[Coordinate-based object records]
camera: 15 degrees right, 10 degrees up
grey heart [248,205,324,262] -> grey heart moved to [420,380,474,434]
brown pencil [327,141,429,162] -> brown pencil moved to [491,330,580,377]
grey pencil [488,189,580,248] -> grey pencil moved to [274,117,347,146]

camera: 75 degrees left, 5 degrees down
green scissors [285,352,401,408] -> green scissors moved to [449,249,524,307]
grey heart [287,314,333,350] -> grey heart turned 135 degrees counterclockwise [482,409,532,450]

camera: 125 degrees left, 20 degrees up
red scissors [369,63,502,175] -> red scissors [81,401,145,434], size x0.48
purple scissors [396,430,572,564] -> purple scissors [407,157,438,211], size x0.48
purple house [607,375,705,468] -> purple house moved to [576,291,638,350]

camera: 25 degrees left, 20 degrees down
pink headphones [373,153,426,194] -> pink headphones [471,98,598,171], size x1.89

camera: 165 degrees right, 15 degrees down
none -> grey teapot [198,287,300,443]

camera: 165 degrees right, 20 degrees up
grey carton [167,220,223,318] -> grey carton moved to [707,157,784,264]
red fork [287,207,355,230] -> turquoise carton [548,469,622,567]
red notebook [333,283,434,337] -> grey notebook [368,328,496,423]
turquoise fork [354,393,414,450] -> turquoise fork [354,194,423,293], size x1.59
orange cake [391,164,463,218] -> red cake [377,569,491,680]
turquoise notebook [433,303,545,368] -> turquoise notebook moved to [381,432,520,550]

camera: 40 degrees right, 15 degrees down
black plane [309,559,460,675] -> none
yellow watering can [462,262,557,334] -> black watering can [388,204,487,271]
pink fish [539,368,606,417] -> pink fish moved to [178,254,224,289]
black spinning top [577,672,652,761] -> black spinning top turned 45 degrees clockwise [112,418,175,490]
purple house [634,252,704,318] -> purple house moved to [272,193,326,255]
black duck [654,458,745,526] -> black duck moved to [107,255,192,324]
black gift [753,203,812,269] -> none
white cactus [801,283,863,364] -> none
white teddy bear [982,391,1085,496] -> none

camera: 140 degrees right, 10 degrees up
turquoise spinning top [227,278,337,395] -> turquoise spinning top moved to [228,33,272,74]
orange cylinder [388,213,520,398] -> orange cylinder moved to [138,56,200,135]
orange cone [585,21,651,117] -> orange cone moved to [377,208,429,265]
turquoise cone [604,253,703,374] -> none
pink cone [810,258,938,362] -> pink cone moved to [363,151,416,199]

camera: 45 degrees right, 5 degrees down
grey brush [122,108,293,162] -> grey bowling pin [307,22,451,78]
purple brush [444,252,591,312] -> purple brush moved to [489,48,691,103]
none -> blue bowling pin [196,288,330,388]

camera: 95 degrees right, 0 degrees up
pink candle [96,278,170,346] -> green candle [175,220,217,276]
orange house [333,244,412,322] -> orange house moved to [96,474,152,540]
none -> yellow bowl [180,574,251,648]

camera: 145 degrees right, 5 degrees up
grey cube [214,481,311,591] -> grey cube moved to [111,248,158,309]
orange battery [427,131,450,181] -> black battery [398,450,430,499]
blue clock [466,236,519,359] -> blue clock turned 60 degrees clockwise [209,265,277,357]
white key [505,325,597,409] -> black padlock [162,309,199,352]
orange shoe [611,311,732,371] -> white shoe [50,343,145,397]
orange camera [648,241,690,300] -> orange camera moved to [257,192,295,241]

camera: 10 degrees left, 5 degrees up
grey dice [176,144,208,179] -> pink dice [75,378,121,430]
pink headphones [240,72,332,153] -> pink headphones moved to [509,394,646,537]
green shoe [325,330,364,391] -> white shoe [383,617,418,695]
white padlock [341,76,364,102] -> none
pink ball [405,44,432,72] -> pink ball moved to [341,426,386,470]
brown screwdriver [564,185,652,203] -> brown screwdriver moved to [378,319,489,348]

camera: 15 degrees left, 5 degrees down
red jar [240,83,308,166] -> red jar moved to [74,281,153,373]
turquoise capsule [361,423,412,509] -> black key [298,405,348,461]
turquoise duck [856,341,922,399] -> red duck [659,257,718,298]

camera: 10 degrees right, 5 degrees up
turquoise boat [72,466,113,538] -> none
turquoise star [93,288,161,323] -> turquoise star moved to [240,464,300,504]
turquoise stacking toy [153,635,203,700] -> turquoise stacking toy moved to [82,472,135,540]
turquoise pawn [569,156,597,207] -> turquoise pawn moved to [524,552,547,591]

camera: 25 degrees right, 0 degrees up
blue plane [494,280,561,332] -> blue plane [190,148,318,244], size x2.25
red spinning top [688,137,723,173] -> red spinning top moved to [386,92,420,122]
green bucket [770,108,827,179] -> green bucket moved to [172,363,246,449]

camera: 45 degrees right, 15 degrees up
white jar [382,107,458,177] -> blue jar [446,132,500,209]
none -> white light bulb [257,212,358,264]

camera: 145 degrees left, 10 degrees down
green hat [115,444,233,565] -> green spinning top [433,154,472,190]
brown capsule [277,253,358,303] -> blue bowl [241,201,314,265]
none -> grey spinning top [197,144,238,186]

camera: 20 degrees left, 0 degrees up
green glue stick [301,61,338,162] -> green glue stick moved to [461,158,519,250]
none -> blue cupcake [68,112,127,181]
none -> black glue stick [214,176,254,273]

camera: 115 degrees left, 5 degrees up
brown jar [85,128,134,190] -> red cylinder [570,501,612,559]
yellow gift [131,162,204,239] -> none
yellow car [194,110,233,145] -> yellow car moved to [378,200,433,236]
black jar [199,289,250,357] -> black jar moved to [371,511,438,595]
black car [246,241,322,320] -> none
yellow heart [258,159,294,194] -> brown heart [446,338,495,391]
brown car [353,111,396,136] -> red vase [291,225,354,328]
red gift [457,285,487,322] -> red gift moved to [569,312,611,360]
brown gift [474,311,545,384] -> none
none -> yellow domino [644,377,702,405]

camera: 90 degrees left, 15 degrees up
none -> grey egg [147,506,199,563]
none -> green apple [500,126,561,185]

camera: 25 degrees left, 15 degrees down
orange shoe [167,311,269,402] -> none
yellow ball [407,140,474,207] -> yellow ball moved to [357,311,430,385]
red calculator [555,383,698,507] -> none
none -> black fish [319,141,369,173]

Work item: Print again the lines of the entries above that fall between the line holding "orange battery [427,131,450,181]" and the line holding "white padlock [341,76,364,102] -> none", inclusive, exactly as they stand.

Response to this task:
orange battery [427,131,450,181] -> black battery [398,450,430,499]
blue clock [466,236,519,359] -> blue clock turned 60 degrees clockwise [209,265,277,357]
white key [505,325,597,409] -> black padlock [162,309,199,352]
orange shoe [611,311,732,371] -> white shoe [50,343,145,397]
orange camera [648,241,690,300] -> orange camera moved to [257,192,295,241]

camera: 10 degrees left, 5 degrees up
grey dice [176,144,208,179] -> pink dice [75,378,121,430]
pink headphones [240,72,332,153] -> pink headphones moved to [509,394,646,537]
green shoe [325,330,364,391] -> white shoe [383,617,418,695]
white padlock [341,76,364,102] -> none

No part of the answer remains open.